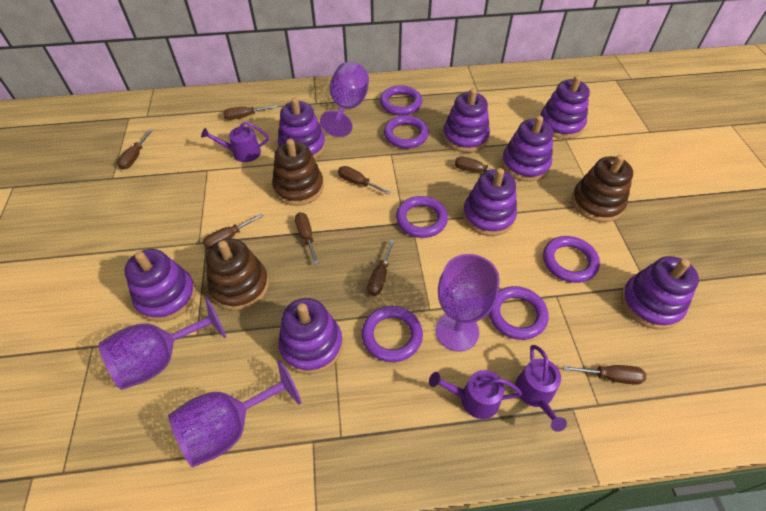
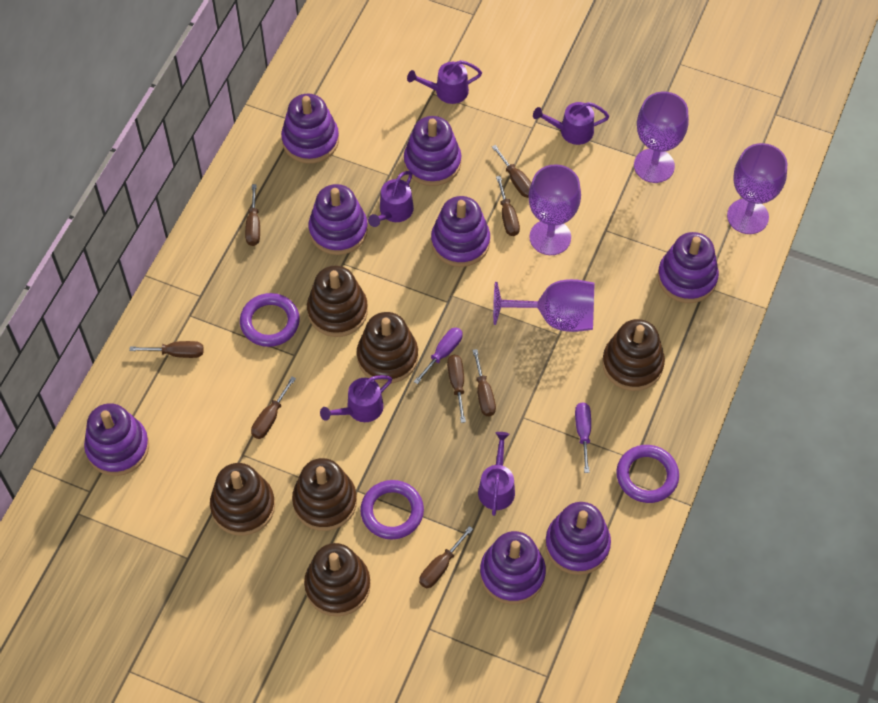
brown stacking toy: 3 -> 6
purple ring: 6 -> 3
purple screwdriver: 0 -> 2
purple watering can: 3 -> 5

========================================

__WHAT IS EXPECTED__.
Return all lines from the data that include the string "purple".

__SOLUTION FOR THIS TASK__.
purple ring: 6 -> 3
purple screwdriver: 0 -> 2
purple watering can: 3 -> 5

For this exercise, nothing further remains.